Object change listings
[Start of Attachment]

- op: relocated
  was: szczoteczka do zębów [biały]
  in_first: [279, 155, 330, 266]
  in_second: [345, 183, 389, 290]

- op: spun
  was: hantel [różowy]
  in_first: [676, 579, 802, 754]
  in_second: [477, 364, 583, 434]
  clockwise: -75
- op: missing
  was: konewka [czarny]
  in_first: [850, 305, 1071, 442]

[End of Attachment]
[Start of Attachment]

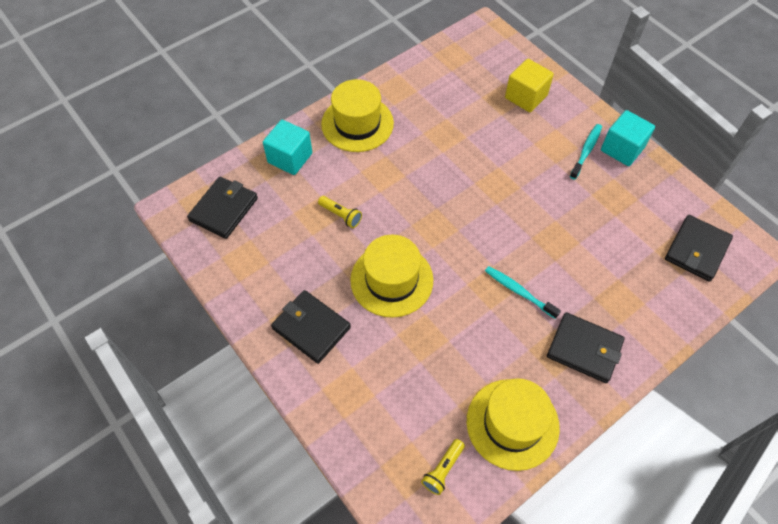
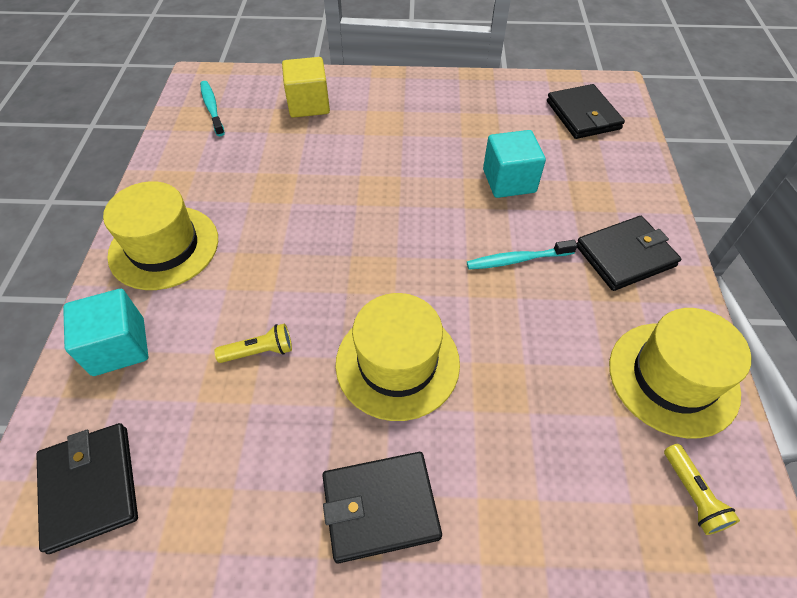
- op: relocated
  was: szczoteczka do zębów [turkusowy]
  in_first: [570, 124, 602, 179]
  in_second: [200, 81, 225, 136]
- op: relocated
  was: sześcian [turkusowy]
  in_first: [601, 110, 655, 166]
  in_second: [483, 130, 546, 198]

[End of Attachment]
[Start of Attachment]

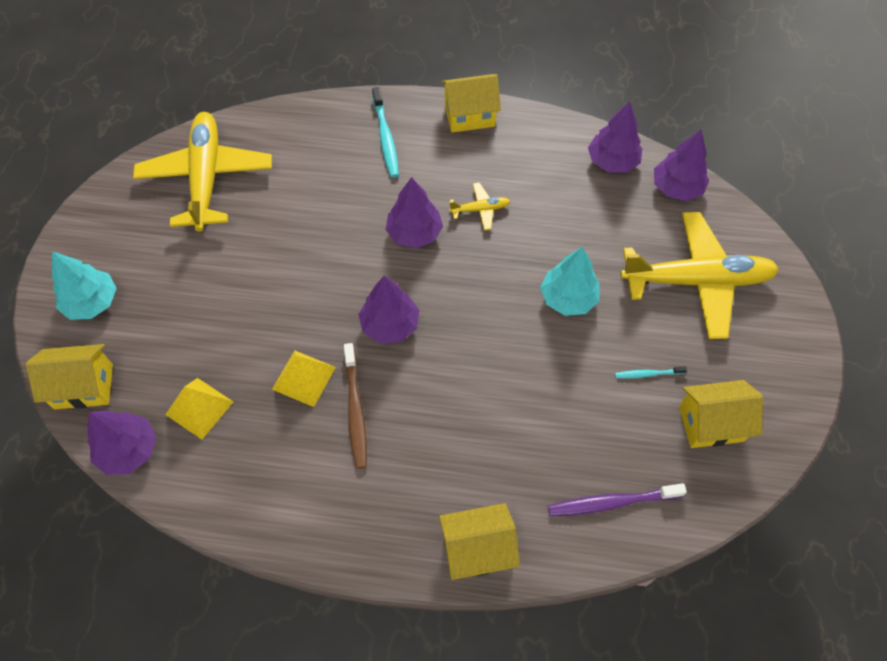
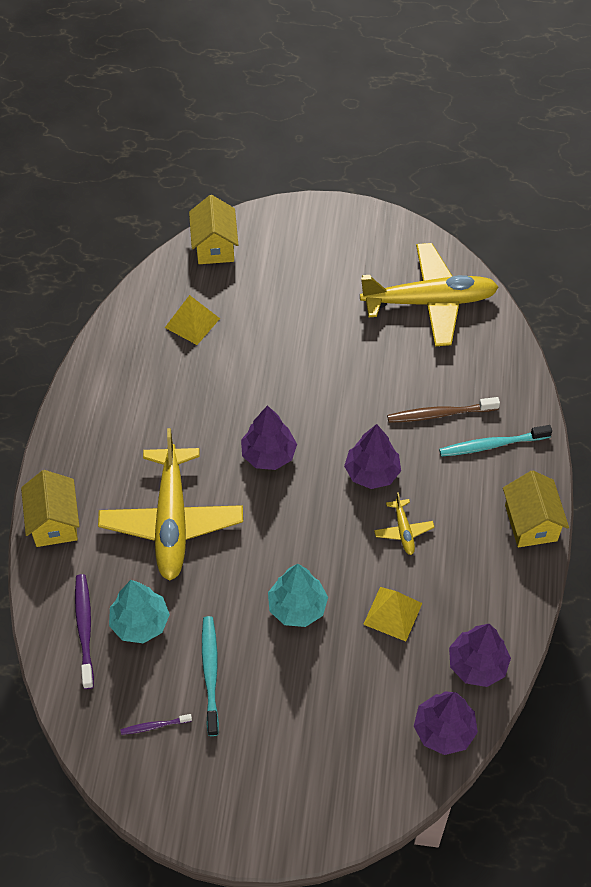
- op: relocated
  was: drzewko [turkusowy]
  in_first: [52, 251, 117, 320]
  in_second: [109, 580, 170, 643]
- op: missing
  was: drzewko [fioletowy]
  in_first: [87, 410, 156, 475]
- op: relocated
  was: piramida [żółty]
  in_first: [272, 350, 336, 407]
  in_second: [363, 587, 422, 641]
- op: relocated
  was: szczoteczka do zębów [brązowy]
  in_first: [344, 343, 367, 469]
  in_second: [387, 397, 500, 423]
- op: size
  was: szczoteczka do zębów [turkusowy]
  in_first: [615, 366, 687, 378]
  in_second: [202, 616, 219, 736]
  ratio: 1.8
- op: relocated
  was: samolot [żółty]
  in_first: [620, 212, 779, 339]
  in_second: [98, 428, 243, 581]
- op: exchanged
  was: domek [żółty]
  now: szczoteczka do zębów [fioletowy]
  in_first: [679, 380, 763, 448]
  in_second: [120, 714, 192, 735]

[End of Attachment]

▶ WHAT YOU NEED TO DO: Would you please copy exactly the part of the entries above that begins at the line containing "was: szczoteczka do zębów [biały]" and ends at the line containing "in_first: [279, 155, 330, 266]", both lines included?

▶ YOUR RESPONSE:
  was: szczoteczka do zębów [biały]
  in_first: [279, 155, 330, 266]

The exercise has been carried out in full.